Task requirements: Only the pictures are dropped. Restate each line below word for word.

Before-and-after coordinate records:

_ _ _ _ _ _ _

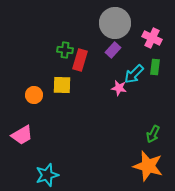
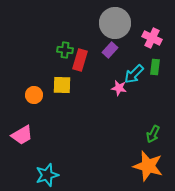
purple rectangle: moved 3 px left
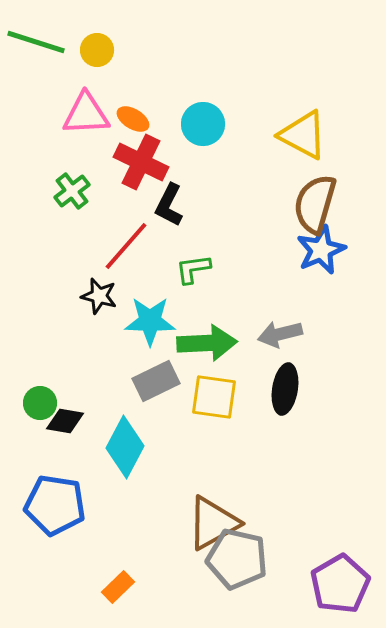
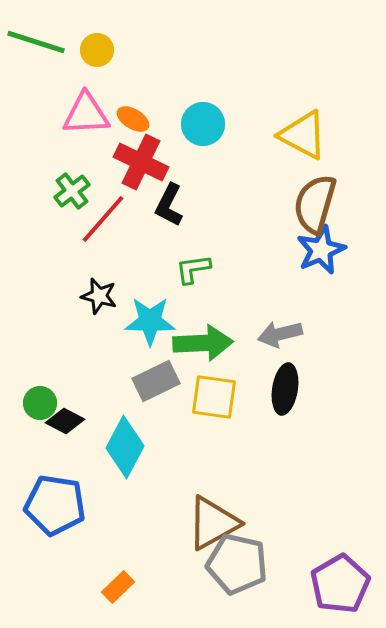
red line: moved 23 px left, 27 px up
green arrow: moved 4 px left
black diamond: rotated 18 degrees clockwise
gray pentagon: moved 5 px down
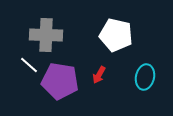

_ _ _ _ _ _ _

Written solution:
purple rectangle: moved 3 px left
red line: moved 23 px left, 27 px up
green arrow: moved 4 px left
black diamond: rotated 18 degrees clockwise
gray pentagon: moved 5 px down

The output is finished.